* [Problem statement]: Can you substitute "centerline" for "centreline" in the stretch of material below, from its start through the line containing "This is a 0.5", and give those lines back with nothing else changed?

Stored records
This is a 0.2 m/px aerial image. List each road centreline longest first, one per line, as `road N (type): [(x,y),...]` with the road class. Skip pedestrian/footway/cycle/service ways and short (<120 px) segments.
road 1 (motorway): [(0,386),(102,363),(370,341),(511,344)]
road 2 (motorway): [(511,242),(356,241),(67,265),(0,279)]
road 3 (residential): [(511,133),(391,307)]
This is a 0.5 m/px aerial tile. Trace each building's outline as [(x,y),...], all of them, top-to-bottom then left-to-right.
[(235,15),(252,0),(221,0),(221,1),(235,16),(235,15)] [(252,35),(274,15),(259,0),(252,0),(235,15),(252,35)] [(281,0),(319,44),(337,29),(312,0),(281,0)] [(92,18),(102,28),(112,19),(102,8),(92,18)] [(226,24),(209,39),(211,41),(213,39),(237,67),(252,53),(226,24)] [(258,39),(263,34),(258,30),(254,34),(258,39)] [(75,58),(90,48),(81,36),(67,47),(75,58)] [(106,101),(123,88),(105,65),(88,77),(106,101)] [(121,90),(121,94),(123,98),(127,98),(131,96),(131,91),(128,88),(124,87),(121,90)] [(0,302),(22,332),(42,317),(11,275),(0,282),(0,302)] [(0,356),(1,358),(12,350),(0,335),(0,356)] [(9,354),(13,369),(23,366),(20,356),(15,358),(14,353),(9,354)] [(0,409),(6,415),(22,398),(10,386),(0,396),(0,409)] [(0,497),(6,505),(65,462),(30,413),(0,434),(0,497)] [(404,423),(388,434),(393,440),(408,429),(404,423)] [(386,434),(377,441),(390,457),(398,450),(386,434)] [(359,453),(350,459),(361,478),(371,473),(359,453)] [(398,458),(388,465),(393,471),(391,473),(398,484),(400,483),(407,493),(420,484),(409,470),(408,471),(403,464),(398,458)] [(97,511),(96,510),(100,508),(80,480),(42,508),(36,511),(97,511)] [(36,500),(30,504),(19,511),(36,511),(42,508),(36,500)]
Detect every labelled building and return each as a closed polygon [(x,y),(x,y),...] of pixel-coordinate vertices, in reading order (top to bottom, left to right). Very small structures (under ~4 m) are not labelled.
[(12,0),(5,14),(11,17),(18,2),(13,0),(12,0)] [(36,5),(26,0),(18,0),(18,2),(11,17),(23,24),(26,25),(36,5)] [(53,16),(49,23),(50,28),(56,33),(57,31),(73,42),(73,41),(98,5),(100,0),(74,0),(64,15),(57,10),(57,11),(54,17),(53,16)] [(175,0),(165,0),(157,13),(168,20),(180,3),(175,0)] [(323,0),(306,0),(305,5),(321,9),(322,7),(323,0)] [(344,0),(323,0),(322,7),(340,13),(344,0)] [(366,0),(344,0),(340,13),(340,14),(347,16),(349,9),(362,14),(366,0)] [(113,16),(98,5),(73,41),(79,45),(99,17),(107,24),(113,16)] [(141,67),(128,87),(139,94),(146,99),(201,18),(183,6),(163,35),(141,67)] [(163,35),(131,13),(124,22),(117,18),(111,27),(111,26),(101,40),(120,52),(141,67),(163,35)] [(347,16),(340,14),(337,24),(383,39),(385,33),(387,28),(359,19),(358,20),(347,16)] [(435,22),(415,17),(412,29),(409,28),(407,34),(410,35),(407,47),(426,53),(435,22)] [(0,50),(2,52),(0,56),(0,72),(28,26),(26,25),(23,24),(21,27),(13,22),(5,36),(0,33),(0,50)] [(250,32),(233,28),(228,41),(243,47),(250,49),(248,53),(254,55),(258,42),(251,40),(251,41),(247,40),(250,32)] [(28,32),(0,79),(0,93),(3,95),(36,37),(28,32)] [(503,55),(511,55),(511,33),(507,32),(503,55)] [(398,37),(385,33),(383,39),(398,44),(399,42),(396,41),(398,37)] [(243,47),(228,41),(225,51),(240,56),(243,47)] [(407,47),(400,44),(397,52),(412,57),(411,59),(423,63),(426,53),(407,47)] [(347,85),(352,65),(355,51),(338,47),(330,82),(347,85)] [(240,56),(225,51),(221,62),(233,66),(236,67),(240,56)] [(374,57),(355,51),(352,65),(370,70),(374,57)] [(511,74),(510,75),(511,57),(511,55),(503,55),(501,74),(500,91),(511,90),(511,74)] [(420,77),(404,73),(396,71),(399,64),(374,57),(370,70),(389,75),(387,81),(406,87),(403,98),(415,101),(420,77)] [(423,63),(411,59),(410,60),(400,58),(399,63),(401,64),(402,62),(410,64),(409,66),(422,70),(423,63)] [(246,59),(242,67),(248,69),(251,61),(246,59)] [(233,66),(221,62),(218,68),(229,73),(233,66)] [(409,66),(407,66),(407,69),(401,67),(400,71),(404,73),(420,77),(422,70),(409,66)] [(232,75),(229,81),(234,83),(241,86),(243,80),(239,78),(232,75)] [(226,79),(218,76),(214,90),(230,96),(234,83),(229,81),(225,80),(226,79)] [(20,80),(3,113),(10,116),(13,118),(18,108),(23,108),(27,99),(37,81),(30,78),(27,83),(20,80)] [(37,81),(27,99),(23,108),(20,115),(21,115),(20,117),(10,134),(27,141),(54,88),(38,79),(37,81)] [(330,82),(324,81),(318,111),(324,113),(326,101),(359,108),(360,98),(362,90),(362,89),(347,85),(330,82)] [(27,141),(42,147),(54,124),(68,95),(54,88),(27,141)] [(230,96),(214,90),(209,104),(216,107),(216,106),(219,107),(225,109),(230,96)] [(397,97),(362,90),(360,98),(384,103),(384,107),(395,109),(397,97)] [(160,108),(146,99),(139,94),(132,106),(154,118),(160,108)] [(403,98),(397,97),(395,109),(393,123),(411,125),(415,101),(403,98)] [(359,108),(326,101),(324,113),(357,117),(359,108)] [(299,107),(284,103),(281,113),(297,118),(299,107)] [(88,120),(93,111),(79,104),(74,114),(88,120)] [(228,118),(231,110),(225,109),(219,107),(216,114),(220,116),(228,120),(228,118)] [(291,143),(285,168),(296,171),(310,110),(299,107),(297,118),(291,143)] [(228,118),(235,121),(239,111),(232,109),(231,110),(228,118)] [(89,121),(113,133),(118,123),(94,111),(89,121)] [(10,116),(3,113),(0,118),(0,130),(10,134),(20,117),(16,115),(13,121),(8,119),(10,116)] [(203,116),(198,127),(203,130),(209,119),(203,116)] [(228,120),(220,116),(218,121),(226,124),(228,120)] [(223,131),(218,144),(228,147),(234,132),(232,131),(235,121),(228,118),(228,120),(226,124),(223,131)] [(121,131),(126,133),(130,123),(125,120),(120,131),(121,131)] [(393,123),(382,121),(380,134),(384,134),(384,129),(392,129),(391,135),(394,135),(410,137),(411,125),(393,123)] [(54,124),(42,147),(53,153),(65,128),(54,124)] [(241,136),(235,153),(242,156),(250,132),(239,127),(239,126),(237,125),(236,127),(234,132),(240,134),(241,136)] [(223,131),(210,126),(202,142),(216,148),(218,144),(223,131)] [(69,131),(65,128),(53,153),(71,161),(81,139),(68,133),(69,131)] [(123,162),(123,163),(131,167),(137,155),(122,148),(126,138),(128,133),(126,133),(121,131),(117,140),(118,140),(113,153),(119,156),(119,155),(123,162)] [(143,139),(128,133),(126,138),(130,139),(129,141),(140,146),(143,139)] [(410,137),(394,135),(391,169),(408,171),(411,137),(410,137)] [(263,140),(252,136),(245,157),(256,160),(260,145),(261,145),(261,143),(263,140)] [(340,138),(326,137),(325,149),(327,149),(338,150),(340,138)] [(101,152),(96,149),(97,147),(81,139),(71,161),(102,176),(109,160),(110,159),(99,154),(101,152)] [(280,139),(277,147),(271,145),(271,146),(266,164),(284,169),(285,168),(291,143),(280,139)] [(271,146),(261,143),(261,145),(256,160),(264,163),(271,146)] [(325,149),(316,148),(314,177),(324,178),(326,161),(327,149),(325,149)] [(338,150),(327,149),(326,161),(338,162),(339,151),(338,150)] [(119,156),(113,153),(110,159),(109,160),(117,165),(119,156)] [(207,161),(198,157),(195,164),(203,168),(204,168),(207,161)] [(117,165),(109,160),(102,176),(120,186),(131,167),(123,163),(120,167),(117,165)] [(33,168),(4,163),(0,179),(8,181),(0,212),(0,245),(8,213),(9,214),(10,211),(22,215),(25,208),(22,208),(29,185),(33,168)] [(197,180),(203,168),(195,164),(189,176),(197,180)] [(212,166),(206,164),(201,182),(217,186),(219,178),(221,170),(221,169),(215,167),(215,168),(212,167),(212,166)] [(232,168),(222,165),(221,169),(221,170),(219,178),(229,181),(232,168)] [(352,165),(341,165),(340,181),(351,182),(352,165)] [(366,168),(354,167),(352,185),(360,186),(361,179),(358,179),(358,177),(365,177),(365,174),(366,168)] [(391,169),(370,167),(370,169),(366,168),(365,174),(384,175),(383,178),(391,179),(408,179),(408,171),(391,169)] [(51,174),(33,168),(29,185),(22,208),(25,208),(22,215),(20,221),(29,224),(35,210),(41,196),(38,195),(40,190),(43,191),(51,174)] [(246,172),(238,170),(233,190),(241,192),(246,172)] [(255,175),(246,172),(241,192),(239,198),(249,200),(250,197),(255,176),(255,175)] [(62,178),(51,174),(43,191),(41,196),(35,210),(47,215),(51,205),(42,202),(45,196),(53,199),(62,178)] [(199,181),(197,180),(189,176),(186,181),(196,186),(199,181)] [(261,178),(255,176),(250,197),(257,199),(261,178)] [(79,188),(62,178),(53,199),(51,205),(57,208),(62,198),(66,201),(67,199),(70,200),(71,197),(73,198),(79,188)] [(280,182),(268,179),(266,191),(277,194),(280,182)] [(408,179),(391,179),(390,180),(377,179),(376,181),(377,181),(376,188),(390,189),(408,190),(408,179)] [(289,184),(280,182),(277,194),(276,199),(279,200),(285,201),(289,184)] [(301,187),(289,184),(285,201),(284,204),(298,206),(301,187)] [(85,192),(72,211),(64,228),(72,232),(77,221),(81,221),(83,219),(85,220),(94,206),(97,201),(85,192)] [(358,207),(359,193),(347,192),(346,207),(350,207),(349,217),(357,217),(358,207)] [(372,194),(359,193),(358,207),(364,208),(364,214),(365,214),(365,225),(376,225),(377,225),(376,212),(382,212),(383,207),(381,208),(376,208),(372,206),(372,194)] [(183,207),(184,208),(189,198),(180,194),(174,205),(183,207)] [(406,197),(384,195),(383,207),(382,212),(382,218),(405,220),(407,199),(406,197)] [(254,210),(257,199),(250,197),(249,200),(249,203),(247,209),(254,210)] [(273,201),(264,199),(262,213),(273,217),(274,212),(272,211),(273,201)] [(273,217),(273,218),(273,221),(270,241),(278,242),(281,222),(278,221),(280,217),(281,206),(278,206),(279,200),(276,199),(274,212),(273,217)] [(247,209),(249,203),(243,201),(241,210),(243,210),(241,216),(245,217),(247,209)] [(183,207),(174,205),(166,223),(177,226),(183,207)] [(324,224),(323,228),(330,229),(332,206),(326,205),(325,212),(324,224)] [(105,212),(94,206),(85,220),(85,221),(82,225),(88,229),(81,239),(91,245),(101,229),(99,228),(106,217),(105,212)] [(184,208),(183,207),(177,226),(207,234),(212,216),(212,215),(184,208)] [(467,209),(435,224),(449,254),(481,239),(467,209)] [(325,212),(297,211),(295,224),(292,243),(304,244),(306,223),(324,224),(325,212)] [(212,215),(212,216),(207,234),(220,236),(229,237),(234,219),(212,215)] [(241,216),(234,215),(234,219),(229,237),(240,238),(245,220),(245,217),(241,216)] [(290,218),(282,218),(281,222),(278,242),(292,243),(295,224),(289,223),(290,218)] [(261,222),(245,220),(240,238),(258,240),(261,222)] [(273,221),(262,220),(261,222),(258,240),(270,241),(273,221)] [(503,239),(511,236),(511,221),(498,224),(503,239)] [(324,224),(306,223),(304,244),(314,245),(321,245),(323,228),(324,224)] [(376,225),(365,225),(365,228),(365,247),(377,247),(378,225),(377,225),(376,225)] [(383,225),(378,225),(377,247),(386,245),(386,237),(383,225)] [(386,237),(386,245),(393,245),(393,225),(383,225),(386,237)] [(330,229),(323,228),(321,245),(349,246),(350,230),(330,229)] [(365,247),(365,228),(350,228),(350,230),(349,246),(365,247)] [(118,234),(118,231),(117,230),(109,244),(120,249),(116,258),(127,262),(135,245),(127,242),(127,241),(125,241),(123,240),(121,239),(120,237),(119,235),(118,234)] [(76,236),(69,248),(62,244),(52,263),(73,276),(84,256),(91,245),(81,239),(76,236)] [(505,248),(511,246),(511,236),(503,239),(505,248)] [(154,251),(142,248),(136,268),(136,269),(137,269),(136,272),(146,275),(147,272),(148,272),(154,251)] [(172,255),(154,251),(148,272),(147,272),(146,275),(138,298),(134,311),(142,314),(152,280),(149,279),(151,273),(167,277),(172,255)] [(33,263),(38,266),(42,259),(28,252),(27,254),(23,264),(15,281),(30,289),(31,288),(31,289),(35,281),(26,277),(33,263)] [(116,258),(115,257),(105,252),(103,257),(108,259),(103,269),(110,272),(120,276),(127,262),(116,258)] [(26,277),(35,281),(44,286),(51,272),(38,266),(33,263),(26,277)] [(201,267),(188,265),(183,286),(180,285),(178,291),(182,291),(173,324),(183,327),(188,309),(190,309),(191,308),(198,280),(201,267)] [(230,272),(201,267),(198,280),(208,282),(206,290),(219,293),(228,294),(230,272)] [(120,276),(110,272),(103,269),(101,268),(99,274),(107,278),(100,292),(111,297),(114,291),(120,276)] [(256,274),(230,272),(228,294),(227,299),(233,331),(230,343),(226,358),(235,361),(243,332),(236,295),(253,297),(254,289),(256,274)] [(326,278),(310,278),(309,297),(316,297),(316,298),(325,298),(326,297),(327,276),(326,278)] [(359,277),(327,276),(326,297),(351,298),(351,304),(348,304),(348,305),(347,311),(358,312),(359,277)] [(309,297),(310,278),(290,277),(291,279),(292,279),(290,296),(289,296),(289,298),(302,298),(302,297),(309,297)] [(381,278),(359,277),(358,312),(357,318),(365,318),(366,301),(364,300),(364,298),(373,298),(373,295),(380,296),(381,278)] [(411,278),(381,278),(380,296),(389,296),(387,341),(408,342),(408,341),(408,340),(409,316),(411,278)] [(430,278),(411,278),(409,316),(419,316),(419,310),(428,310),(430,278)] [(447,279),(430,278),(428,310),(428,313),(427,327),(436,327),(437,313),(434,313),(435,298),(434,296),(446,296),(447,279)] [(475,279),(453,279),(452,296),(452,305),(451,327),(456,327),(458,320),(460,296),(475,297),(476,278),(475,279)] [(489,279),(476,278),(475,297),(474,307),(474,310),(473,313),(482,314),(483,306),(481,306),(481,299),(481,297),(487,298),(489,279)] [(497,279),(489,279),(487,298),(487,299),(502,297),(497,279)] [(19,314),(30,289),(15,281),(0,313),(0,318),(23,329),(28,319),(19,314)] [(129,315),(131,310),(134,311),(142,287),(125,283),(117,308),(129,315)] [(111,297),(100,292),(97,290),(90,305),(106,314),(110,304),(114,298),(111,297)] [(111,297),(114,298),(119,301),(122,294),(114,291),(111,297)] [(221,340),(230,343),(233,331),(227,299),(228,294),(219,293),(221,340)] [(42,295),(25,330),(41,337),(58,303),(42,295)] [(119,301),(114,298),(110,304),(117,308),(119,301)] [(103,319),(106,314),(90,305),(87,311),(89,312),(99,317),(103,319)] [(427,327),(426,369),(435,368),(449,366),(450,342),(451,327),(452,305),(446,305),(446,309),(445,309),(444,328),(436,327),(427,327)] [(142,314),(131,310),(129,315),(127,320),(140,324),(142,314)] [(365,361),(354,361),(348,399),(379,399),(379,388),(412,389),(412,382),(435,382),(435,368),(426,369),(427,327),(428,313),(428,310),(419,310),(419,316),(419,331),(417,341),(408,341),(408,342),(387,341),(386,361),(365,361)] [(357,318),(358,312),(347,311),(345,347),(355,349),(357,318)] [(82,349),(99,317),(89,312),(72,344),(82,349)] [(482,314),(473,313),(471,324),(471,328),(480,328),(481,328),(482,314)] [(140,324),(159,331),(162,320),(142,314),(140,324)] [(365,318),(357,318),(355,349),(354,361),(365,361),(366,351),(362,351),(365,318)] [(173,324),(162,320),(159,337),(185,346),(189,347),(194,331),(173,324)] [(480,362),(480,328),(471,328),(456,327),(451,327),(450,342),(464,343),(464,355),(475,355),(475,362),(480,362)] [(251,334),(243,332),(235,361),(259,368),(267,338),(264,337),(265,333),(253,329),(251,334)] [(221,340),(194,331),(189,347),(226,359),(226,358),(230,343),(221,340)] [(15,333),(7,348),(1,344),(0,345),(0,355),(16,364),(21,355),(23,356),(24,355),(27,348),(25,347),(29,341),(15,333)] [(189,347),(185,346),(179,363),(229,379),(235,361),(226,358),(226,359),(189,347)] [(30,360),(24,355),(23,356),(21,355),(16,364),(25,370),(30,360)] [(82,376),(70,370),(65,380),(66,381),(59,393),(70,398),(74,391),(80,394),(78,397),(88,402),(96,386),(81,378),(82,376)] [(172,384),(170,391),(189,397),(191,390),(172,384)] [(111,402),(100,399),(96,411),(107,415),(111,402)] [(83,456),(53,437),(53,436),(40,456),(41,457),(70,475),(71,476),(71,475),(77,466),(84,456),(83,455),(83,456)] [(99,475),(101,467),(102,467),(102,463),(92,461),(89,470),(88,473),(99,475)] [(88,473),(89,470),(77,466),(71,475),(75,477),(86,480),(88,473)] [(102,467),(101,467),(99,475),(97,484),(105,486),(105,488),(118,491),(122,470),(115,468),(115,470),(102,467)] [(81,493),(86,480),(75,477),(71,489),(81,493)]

* [Completed task]:
This is a 0.2 m/px aerial image. List each road centerline longest first, one per line, as `road N (type): [(x,y),...]` with the road class. Skip pedestrian/footway/cycle/service ways and short (<120 px) segments.
road 1 (motorway): [(0,386),(102,363),(370,341),(511,344)]
road 2 (motorway): [(511,242),(356,241),(67,265),(0,279)]
road 3 (residential): [(511,133),(391,307)]
This is a 0.5 m/px aerial tile. Trace each building's outline as [(x,y),...], all of them, top-to-bottom then left-to-right.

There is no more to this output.